* [Exercise description] Below are some records; output all of them exactly as they read.

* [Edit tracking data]
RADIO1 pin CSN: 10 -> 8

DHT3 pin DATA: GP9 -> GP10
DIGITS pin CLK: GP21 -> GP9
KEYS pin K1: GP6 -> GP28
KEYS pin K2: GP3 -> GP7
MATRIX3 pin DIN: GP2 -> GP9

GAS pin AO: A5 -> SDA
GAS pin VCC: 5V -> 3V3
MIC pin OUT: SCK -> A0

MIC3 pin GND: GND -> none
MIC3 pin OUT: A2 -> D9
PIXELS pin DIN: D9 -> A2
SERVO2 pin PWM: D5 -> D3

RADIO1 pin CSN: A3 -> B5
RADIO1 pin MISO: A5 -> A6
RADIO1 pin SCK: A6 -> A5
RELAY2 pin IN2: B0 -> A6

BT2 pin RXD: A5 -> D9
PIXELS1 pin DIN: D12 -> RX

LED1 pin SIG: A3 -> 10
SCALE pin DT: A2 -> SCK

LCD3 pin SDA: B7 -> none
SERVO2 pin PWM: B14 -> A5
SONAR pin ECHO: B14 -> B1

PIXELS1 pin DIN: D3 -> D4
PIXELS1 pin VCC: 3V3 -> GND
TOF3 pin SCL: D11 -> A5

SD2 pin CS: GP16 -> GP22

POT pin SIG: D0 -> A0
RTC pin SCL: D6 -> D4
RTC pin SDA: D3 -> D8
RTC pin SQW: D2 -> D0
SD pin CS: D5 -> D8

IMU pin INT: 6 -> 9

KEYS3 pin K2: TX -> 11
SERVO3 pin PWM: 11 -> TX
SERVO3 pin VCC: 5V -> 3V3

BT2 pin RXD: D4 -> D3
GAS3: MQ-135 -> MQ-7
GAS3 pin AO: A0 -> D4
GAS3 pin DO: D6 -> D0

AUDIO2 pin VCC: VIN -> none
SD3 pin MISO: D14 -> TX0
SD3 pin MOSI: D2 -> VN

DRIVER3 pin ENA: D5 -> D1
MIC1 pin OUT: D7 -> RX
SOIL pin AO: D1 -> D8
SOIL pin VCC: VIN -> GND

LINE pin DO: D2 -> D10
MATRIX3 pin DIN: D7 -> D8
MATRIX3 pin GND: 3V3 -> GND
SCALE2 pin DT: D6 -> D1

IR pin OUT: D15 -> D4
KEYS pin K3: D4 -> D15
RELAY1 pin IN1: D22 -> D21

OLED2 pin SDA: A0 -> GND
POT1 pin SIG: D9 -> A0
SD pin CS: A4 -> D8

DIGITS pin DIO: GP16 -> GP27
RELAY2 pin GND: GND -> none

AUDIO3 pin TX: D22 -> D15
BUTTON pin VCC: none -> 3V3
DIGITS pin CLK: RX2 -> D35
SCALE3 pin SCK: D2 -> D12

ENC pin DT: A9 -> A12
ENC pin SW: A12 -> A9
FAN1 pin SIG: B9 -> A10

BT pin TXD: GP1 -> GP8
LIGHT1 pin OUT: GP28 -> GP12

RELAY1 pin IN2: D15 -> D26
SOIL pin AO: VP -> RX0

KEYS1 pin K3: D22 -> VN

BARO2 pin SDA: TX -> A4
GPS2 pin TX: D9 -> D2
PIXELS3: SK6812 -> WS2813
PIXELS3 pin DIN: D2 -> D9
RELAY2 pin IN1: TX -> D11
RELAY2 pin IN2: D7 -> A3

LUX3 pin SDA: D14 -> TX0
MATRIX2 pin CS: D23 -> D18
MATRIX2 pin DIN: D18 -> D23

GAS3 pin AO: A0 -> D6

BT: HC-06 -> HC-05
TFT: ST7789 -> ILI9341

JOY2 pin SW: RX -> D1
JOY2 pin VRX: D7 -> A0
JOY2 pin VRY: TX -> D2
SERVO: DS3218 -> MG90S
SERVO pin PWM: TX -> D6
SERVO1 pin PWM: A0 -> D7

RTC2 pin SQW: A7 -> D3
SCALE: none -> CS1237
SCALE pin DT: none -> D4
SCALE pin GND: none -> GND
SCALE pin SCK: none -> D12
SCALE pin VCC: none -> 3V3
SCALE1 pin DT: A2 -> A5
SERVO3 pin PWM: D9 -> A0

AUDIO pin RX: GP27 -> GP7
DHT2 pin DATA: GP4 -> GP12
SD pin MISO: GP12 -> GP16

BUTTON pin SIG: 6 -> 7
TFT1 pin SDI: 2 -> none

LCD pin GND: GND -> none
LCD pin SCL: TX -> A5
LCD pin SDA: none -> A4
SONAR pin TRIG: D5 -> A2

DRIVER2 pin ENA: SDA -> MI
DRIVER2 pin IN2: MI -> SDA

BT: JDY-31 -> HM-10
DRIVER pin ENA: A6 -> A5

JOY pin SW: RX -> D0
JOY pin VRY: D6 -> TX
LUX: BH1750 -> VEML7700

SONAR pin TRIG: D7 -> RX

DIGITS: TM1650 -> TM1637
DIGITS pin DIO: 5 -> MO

* [Solved exercise]
RADIO1 pin CSN: 10 -> 8

DHT3 pin DATA: GP9 -> GP10
DIGITS pin CLK: GP21 -> GP9
KEYS pin K1: GP6 -> GP28
KEYS pin K2: GP3 -> GP7
MATRIX3 pin DIN: GP2 -> GP9

GAS pin AO: A5 -> SDA
GAS pin VCC: 5V -> 3V3
MIC pin OUT: SCK -> A0

MIC3 pin GND: GND -> none
MIC3 pin OUT: A2 -> D9
PIXELS pin DIN: D9 -> A2
SERVO2 pin PWM: D5 -> D3

RADIO1 pin CSN: A3 -> B5
RADIO1 pin MISO: A5 -> A6
RADIO1 pin SCK: A6 -> A5
RELAY2 pin IN2: B0 -> A6

BT2 pin RXD: A5 -> D9
PIXELS1 pin DIN: D12 -> RX

LED1 pin SIG: A3 -> 10
SCALE pin DT: A2 -> SCK

LCD3 pin SDA: B7 -> none
SERVO2 pin PWM: B14 -> A5
SONAR pin ECHO: B14 -> B1

PIXELS1 pin DIN: D3 -> D4
PIXELS1 pin VCC: 3V3 -> GND
TOF3 pin SCL: D11 -> A5

SD2 pin CS: GP16 -> GP22

POT pin SIG: D0 -> A0
RTC pin SCL: D6 -> D4
RTC pin SDA: D3 -> D8
RTC pin SQW: D2 -> D0
SD pin CS: D5 -> D8

IMU pin INT: 6 -> 9

KEYS3 pin K2: TX -> 11
SERVO3 pin PWM: 11 -> TX
SERVO3 pin VCC: 5V -> 3V3

BT2 pin RXD: D4 -> D3
GAS3: MQ-135 -> MQ-7
GAS3 pin AO: A0 -> D4
GAS3 pin DO: D6 -> D0

AUDIO2 pin VCC: VIN -> none
SD3 pin MISO: D14 -> TX0
SD3 pin MOSI: D2 -> VN

DRIVER3 pin ENA: D5 -> D1
MIC1 pin OUT: D7 -> RX
SOIL pin AO: D1 -> D8
SOIL pin VCC: VIN -> GND

LINE pin DO: D2 -> D10
MATRIX3 pin DIN: D7 -> D8
MATRIX3 pin GND: 3V3 -> GND
SCALE2 pin DT: D6 -> D1

IR pin OUT: D15 -> D4
KEYS pin K3: D4 -> D15
RELAY1 pin IN1: D22 -> D21

OLED2 pin SDA: A0 -> GND
POT1 pin SIG: D9 -> A0
SD pin CS: A4 -> D8

DIGITS pin DIO: GP16 -> GP27
RELAY2 pin GND: GND -> none

AUDIO3 pin TX: D22 -> D15
BUTTON pin VCC: none -> 3V3
DIGITS pin CLK: RX2 -> D35
SCALE3 pin SCK: D2 -> D12

ENC pin DT: A9 -> A12
ENC pin SW: A12 -> A9
FAN1 pin SIG: B9 -> A10

BT pin TXD: GP1 -> GP8
LIGHT1 pin OUT: GP28 -> GP12

RELAY1 pin IN2: D15 -> D26
SOIL pin AO: VP -> RX0

KEYS1 pin K3: D22 -> VN

BARO2 pin SDA: TX -> A4
GPS2 pin TX: D9 -> D2
PIXELS3: SK6812 -> WS2813
PIXELS3 pin DIN: D2 -> D9
RELAY2 pin IN1: TX -> D11
RELAY2 pin IN2: D7 -> A3

LUX3 pin SDA: D14 -> TX0
MATRIX2 pin CS: D23 -> D18
MATRIX2 pin DIN: D18 -> D23

GAS3 pin AO: A0 -> D6

BT: HC-06 -> HC-05
TFT: ST7789 -> ILI9341

JOY2 pin SW: RX -> D1
JOY2 pin VRX: D7 -> A0
JOY2 pin VRY: TX -> D2
SERVO: DS3218 -> MG90S
SERVO pin PWM: TX -> D6
SERVO1 pin PWM: A0 -> D7

RTC2 pin SQW: A7 -> D3
SCALE: none -> CS1237
SCALE pin DT: none -> D4
SCALE pin GND: none -> GND
SCALE pin SCK: none -> D12
SCALE pin VCC: none -> 3V3
SCALE1 pin DT: A2 -> A5
SERVO3 pin PWM: D9 -> A0

AUDIO pin RX: GP27 -> GP7
DHT2 pin DATA: GP4 -> GP12
SD pin MISO: GP12 -> GP16

BUTTON pin SIG: 6 -> 7
TFT1 pin SDI: 2 -> none

LCD pin GND: GND -> none
LCD pin SCL: TX -> A5
LCD pin SDA: none -> A4
SONAR pin TRIG: D5 -> A2

DRIVER2 pin ENA: SDA -> MI
DRIVER2 pin IN2: MI -> SDA

BT: JDY-31 -> HM-10
DRIVER pin ENA: A6 -> A5

JOY pin SW: RX -> D0
JOY pin VRY: D6 -> TX
LUX: BH1750 -> VEML7700

SONAR pin TRIG: D7 -> RX

DIGITS: TM1650 -> TM1637
DIGITS pin DIO: 5 -> MO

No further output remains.